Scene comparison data
┄┄┄┄┄┄

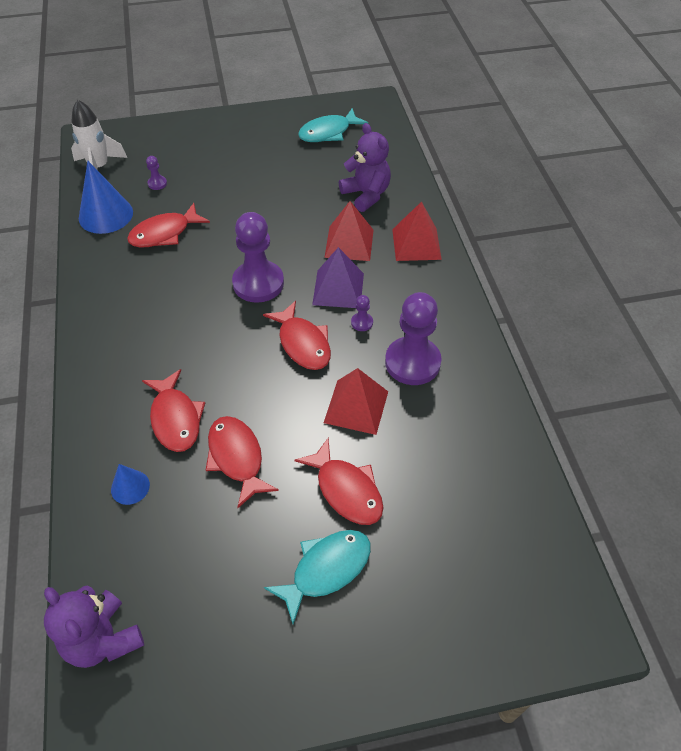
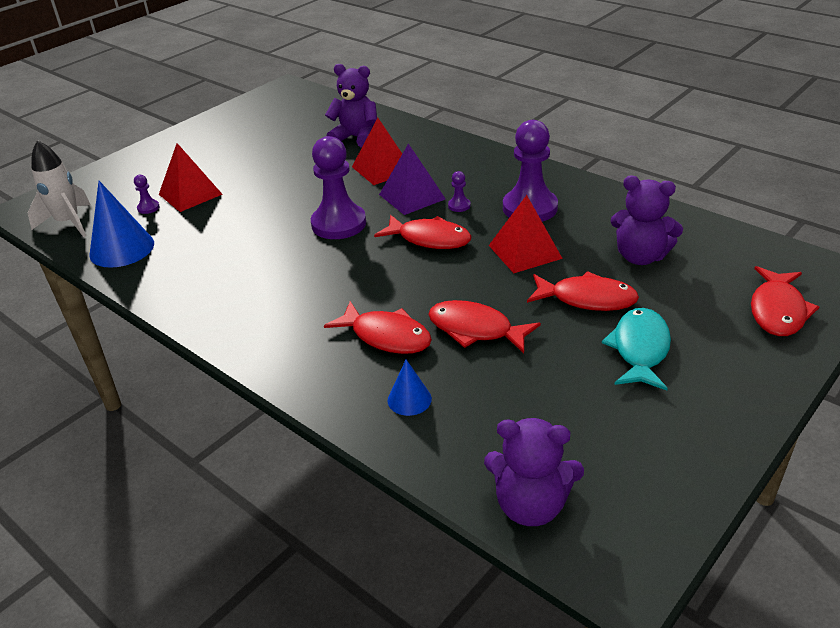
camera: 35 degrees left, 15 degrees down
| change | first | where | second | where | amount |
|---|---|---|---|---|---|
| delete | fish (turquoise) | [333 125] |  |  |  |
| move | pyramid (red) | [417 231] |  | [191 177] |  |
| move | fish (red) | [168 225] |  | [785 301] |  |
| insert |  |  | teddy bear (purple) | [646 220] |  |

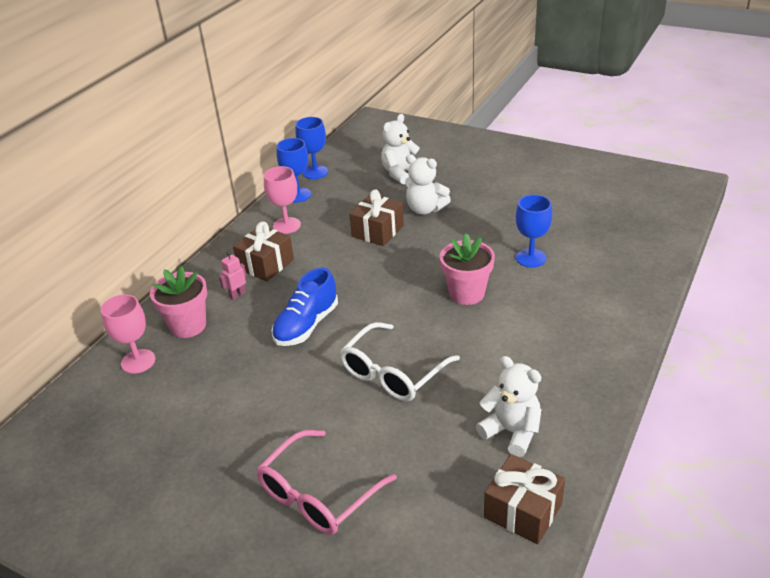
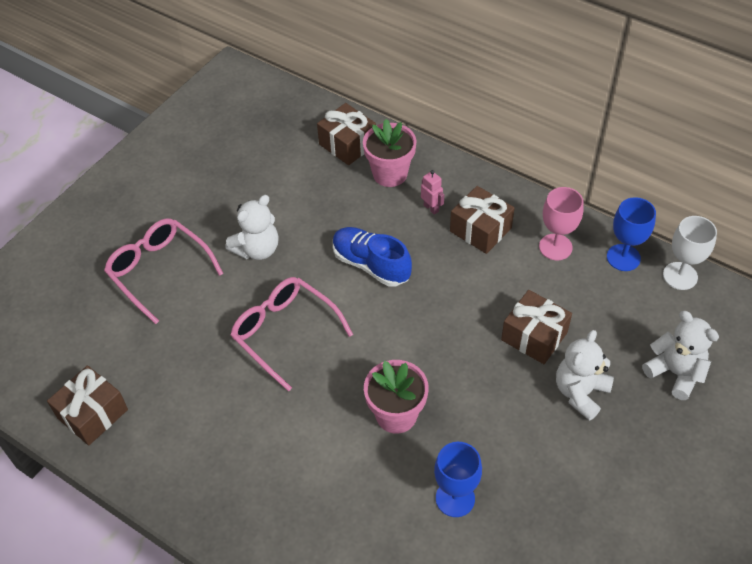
camera: 95 degrees right, 15 degrees up
| change | first | where | second | where | amount |
|---|---|---|---|---|---|
| recolor | goblet (blue) | [312 148] | goblet (white) | [690 253] |  |
| replace | goblet (pink) | [128 334] | gift (brown) | [346 134] |  |
| recolor | glasses (white) | [400 361] | glasses (pink) | [291 334] |  |
| move | teddy bear (white) | [509 406] |  | [252 227] |  |

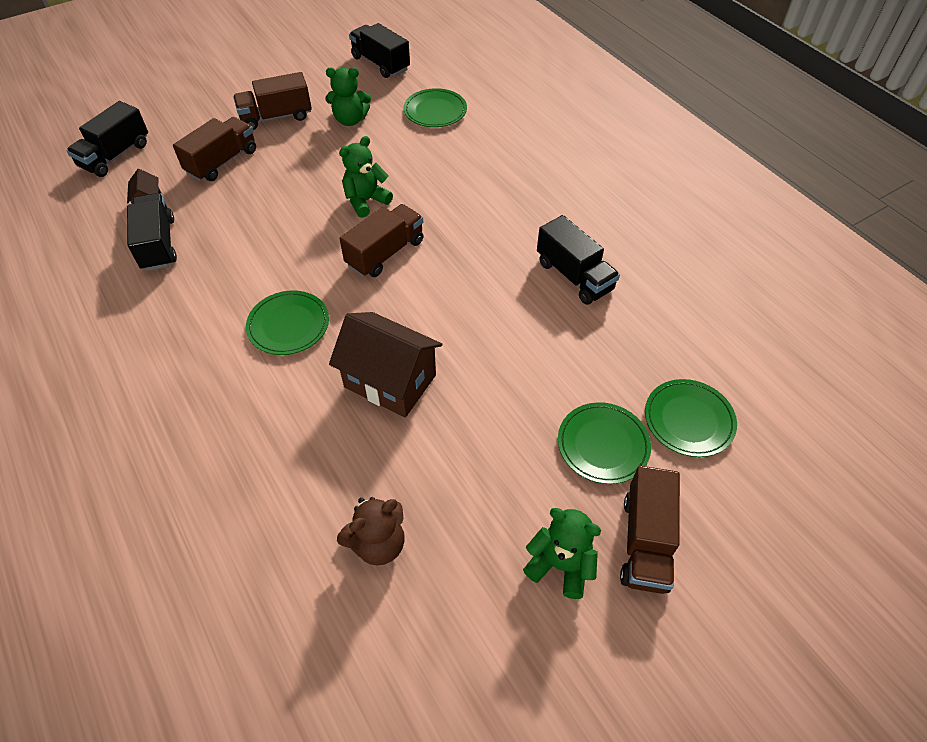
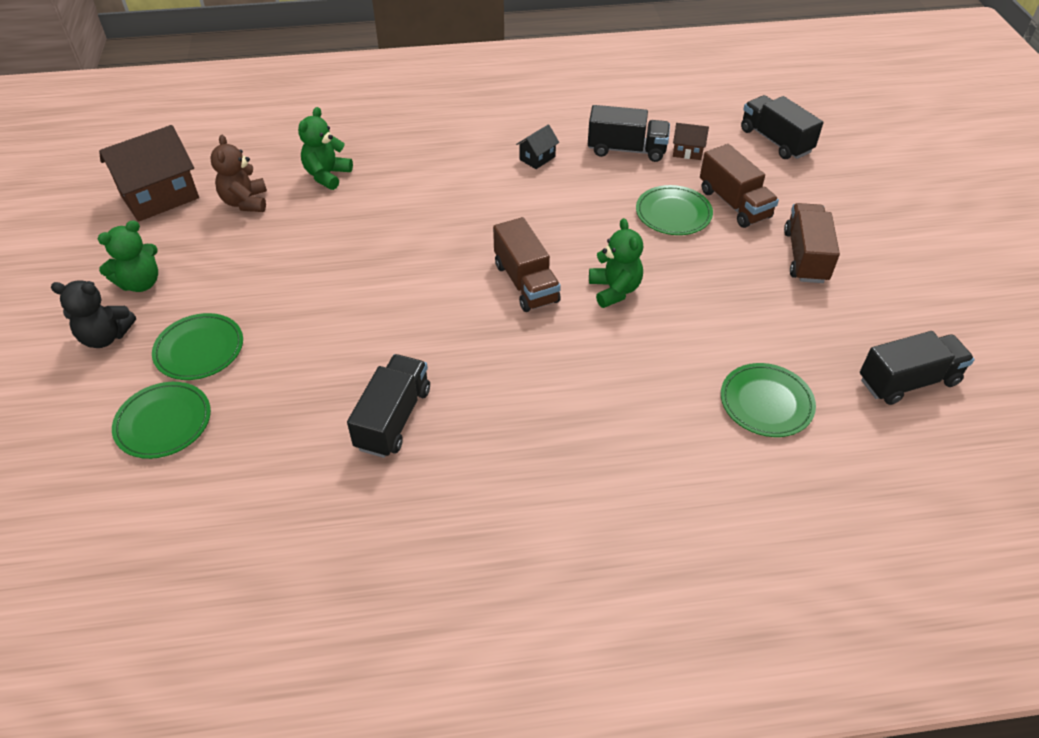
camera: 115 degrees right, 5 degrees down
| change | first | where | second | where | amount |
|---|---|---|---|---|---|
| move | teddy bear (green) | [348 96] |  | [325 148] |  |
| rotate | truck (black) | [578 260] |  | [388 406] | 120 degrees clockwise |
| move | plate (green) | [287 322] |  | [674 210] |  |
| move | house (brown) | [385 364] |  | [149 173] |  |
| replace | truck (brown) | [650 530] | teddy bear (black) | [93 314] |  |
| insert |  |  | house (black) | [537 146] |  |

┄┄┄┄┄┄

WORK TASK
What is needed is each line from the records with the word "house" in it.

RESULT OF THE TASK
| move | house (brown) | [385 364] |  | [149 173] |  |
| insert |  |  | house (black) | [537 146] |  |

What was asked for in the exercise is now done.